Activity |
Copy out all lines in the material below that contain the string "heart".

=== Begin Enclosure ===

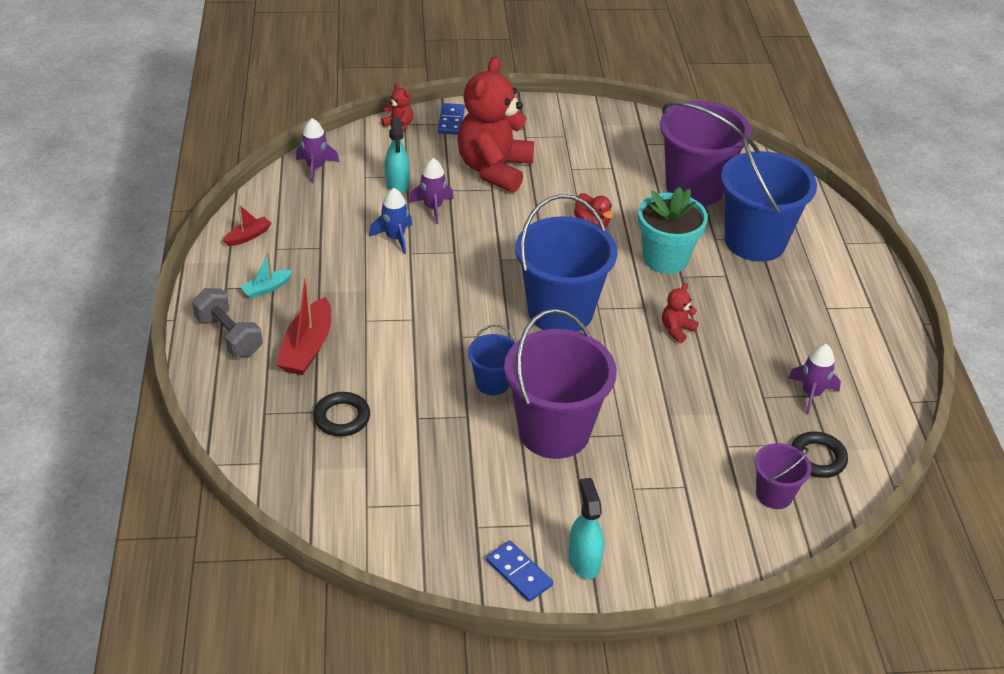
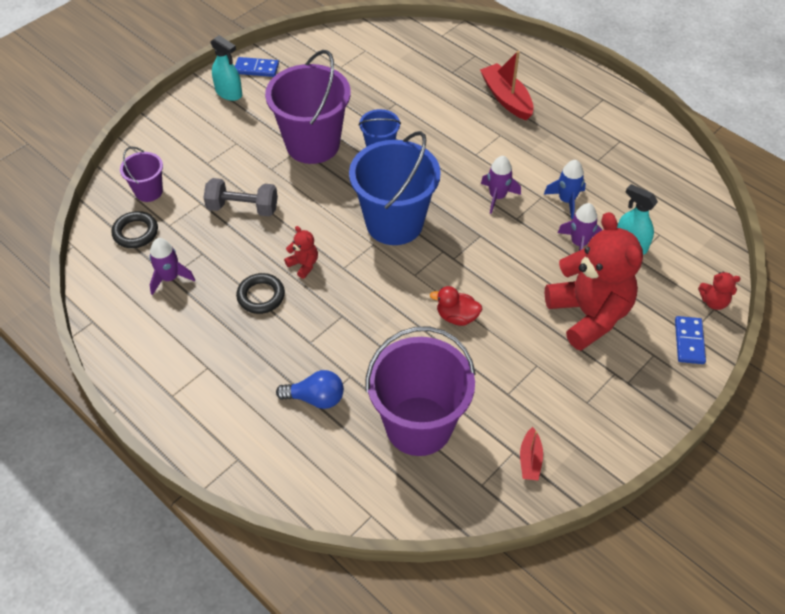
camera: 140 degrees right, 10 degrees up
(229, 336) = (555, 76): grey dumbbell -> grey dumbbell (243, 208)
(248, 236) = (648, 136): red boat -> red boat (530, 460)
(266, 288) = (582, 114): turquoise boat -> none
(316, 168) = (700, 216): purple rocket -> purple rocket (497, 197)
(342, 417) = (434, 78): black ring -> black ring (261, 296)
(451, 121) = (689, 341): blue domino -> blue domino turned 45 degrees clockwise
(665, 259) = (369, 324): turquoise flower pot -> none
(677, 330) = (303, 265): red teddy bear -> red teddy bear turned 45 degrees counterclockwise
(755, 241) = (316, 398): blue bucket -> blue light bulb

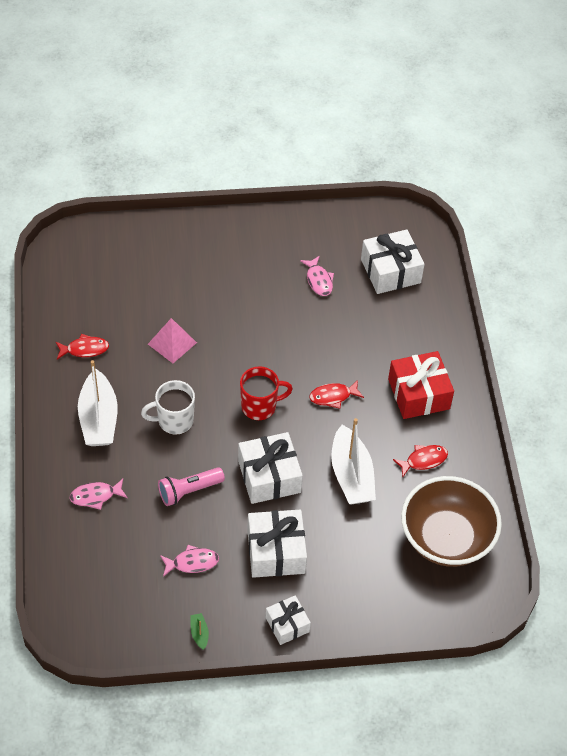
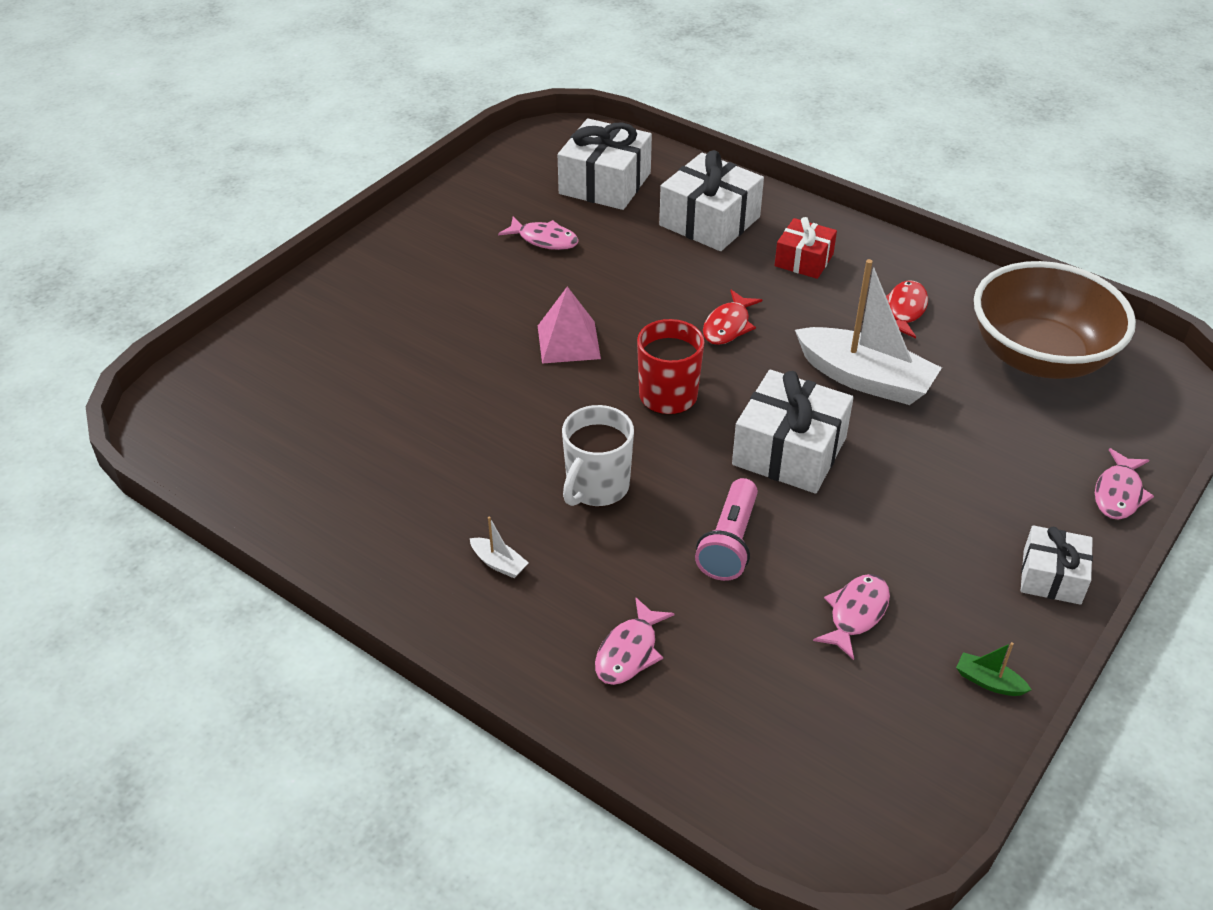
camera: 45 degrees left, 10 degrees down
(85, 349) = (364, 505): red fish -> none
(98, 418) = (499, 563): white boat -> white boat, size x0.40
(172, 343) = (469, 414): pink pyramid -> pink pyramid (568, 342)
(276, 551) = (918, 516): white gift -> white gift (709, 221)
(372, 624) = (1118, 493): none -> pink fish
(418, 394) = (804, 260): red gift -> red gift, size x0.60

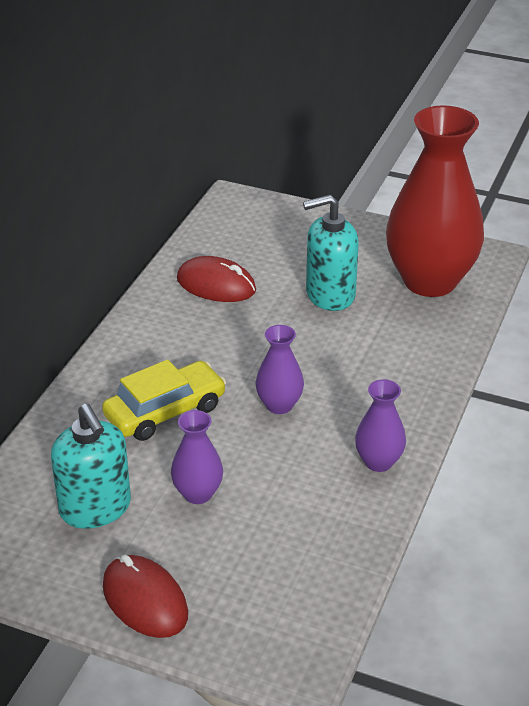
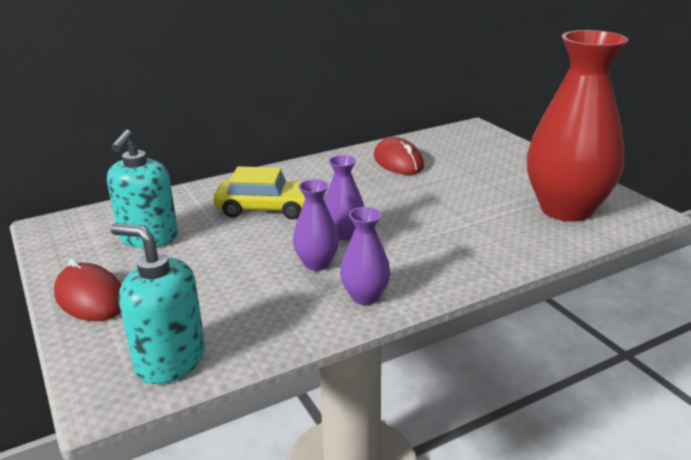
camera: 40 degrees right, 10 degrees down
(145, 600) = (90, 298): red mouse -> red mouse turned 45 degrees counterclockwise
(198, 493) = (216, 257): purple vase -> purple vase (317, 263)
(330, 295) = (471, 191): turquoise soap dispenser -> turquoise soap dispenser (170, 360)

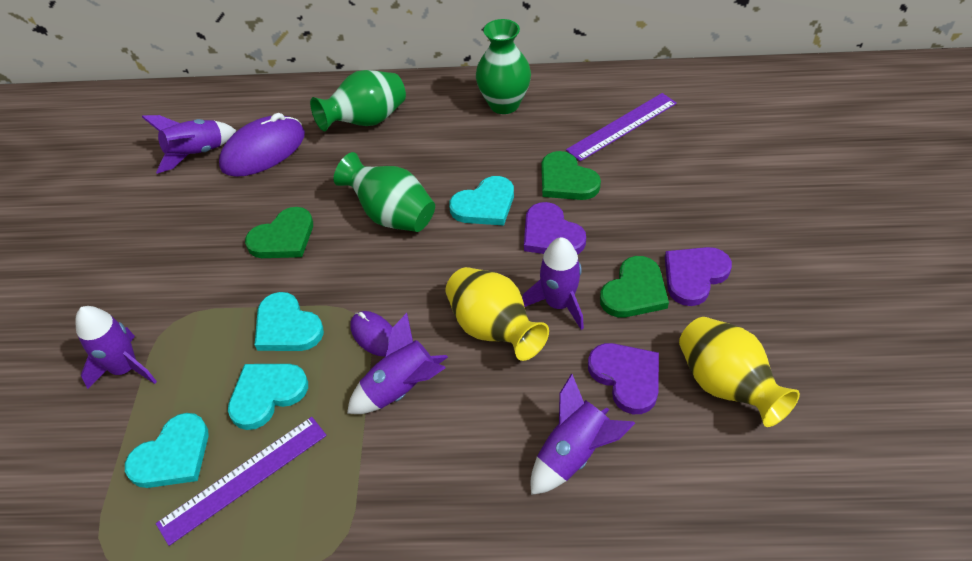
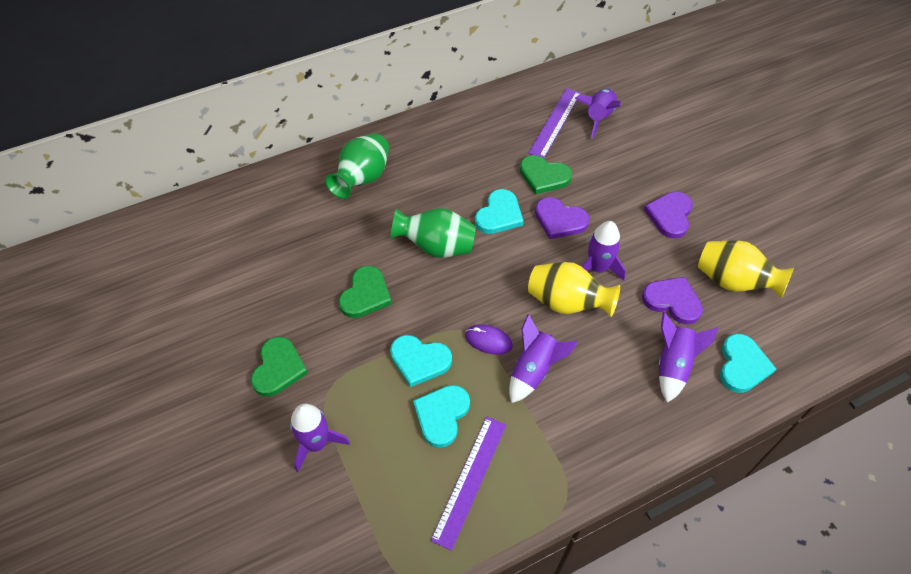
camera: 30 degrees left, 5 degrees up
(173, 455) = (405, 489): turquoise heart -> turquoise heart (742, 365)
(196, 154) = (239, 252): purple rocket -> purple rocket (598, 117)
(263, 150) = (295, 231): purple mouse -> none
(504, 104) = (459, 131): green vase -> none
(634, 291) = (640, 240): green heart -> green heart (278, 368)

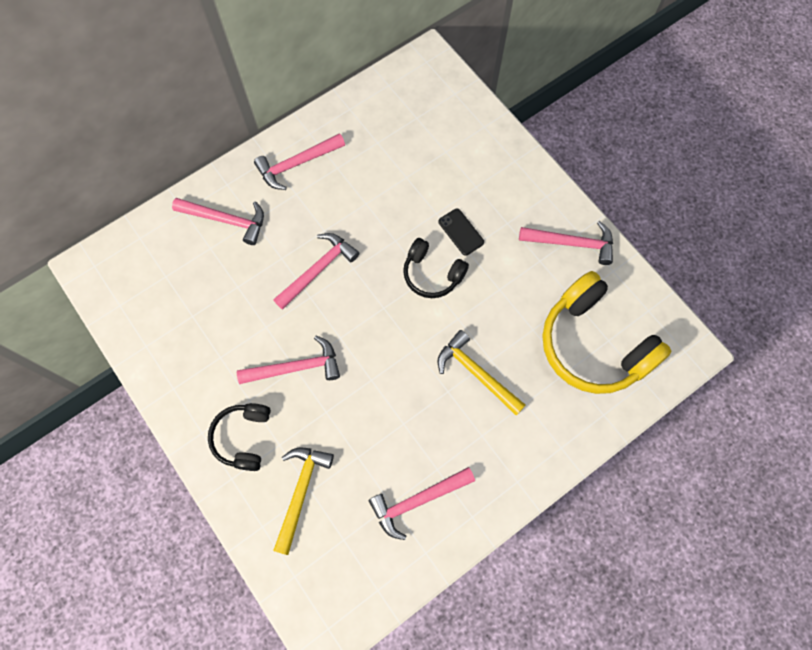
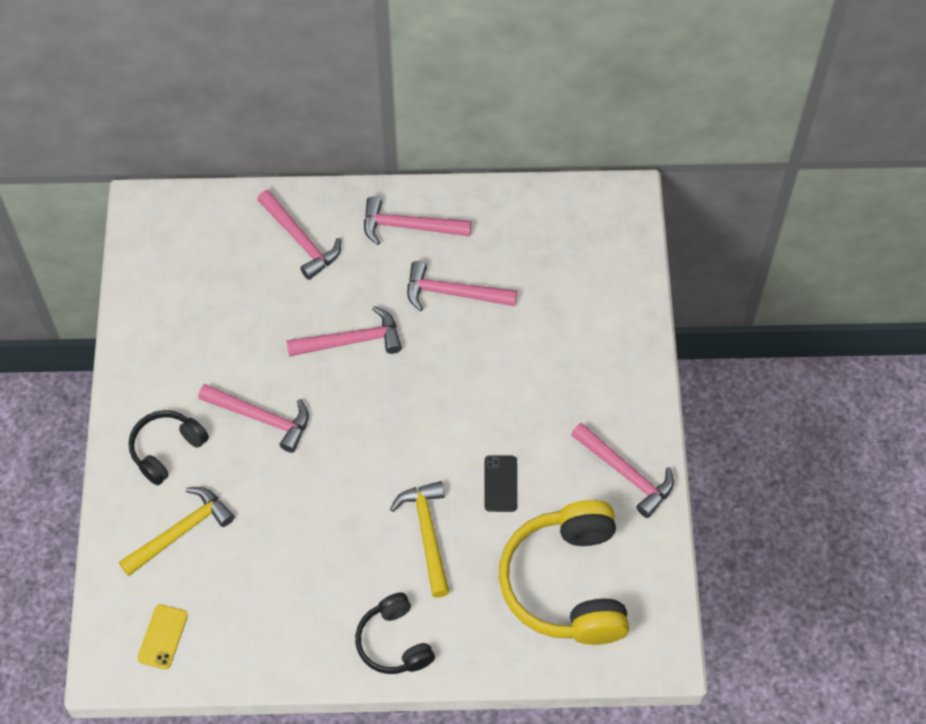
camera: 35 degrees right, 10 degrees down
(348, 582) = (163, 637): none -> yellow phone
(417, 501) = (280, 611): pink hammer -> pink hammer (453, 293)
(432, 274) = (458, 414): black headphones -> black headphones (394, 642)
(461, 232) = (520, 392): black phone -> black phone (500, 483)

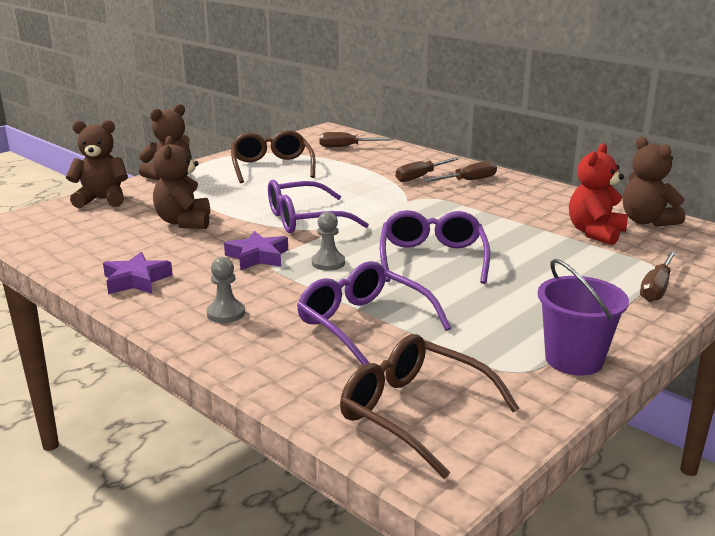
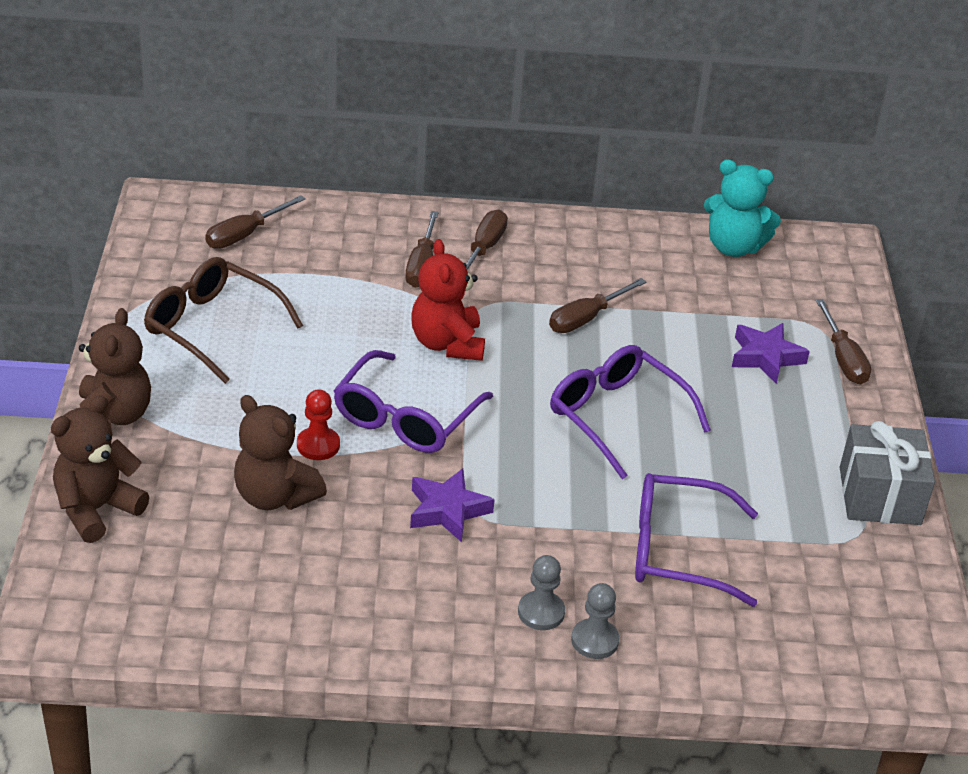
camera: 45 degrees left, 15 degrees up
(136, 280) = (379, 621): purple star -> purple star (765, 357)
(241, 214) = (318, 445): none -> red pawn
(328, 263) = (530, 480): grey pawn -> grey pawn (594, 640)
(414, 412) = (841, 630): brown glasses -> none
(485, 219) = (586, 318): none -> brown screwdriver
(574, 360) = (879, 496): purple bucket -> grey gift
(595, 233) = (711, 292): red teddy bear -> red teddy bear (447, 344)
(647, 221) = (733, 247): brown teddy bear -> turquoise teddy bear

=== End Enclosure ===

Finished task |
(173, 455) = (405, 489): turquoise heart -> turquoise heart (742, 365)
(634, 291) = (640, 240): green heart -> green heart (278, 368)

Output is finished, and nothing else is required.